• **EXERCISE INSTRUCTIONS**
Write down every entry below once more, exactly.

• **DATA FOR THIS EXERCISE**
----
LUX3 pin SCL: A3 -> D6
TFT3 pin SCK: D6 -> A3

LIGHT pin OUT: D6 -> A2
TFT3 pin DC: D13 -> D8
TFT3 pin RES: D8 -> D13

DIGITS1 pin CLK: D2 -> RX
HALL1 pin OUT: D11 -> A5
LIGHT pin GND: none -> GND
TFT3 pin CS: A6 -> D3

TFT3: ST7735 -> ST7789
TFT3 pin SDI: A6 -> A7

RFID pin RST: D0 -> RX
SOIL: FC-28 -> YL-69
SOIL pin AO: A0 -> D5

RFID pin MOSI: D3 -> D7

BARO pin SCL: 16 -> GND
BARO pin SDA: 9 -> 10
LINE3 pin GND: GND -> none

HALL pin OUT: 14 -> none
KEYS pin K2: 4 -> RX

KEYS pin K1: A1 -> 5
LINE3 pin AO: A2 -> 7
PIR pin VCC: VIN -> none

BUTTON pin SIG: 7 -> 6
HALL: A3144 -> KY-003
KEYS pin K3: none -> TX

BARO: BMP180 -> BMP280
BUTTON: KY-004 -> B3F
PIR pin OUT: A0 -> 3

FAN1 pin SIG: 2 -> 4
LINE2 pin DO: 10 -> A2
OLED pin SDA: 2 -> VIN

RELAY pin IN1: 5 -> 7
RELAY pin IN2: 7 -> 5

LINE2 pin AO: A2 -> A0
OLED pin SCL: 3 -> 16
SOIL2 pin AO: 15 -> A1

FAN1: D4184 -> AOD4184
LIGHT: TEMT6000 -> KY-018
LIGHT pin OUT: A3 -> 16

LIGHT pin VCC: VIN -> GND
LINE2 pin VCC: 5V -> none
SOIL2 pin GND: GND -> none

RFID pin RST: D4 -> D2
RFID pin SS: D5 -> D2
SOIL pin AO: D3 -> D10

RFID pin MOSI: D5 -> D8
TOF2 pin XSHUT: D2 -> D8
----
• **EXERCISE RESPONSE**
LUX3 pin SCL: A3 -> D6
TFT3 pin SCK: D6 -> A3

LIGHT pin OUT: D6 -> A2
TFT3 pin DC: D13 -> D8
TFT3 pin RES: D8 -> D13

DIGITS1 pin CLK: D2 -> RX
HALL1 pin OUT: D11 -> A5
LIGHT pin GND: none -> GND
TFT3 pin CS: A6 -> D3

TFT3: ST7735 -> ST7789
TFT3 pin SDI: A6 -> A7

RFID pin RST: D0 -> RX
SOIL: FC-28 -> YL-69
SOIL pin AO: A0 -> D5

RFID pin MOSI: D3 -> D7

BARO pin SCL: 16 -> GND
BARO pin SDA: 9 -> 10
LINE3 pin GND: GND -> none

HALL pin OUT: 14 -> none
KEYS pin K2: 4 -> RX

KEYS pin K1: A1 -> 5
LINE3 pin AO: A2 -> 7
PIR pin VCC: VIN -> none

BUTTON pin SIG: 7 -> 6
HALL: A3144 -> KY-003
KEYS pin K3: none -> TX

BARO: BMP180 -> BMP280
BUTTON: KY-004 -> B3F
PIR pin OUT: A0 -> 3

FAN1 pin SIG: 2 -> 4
LINE2 pin DO: 10 -> A2
OLED pin SDA: 2 -> VIN

RELAY pin IN1: 5 -> 7
RELAY pin IN2: 7 -> 5

LINE2 pin AO: A2 -> A0
OLED pin SCL: 3 -> 16
SOIL2 pin AO: 15 -> A1

FAN1: D4184 -> AOD4184
LIGHT: TEMT6000 -> KY-018
LIGHT pin OUT: A3 -> 16

LIGHT pin VCC: VIN -> GND
LINE2 pin VCC: 5V -> none
SOIL2 pin GND: GND -> none

RFID pin RST: D4 -> D2
RFID pin SS: D5 -> D2
SOIL pin AO: D3 -> D10

RFID pin MOSI: D5 -> D8
TOF2 pin XSHUT: D2 -> D8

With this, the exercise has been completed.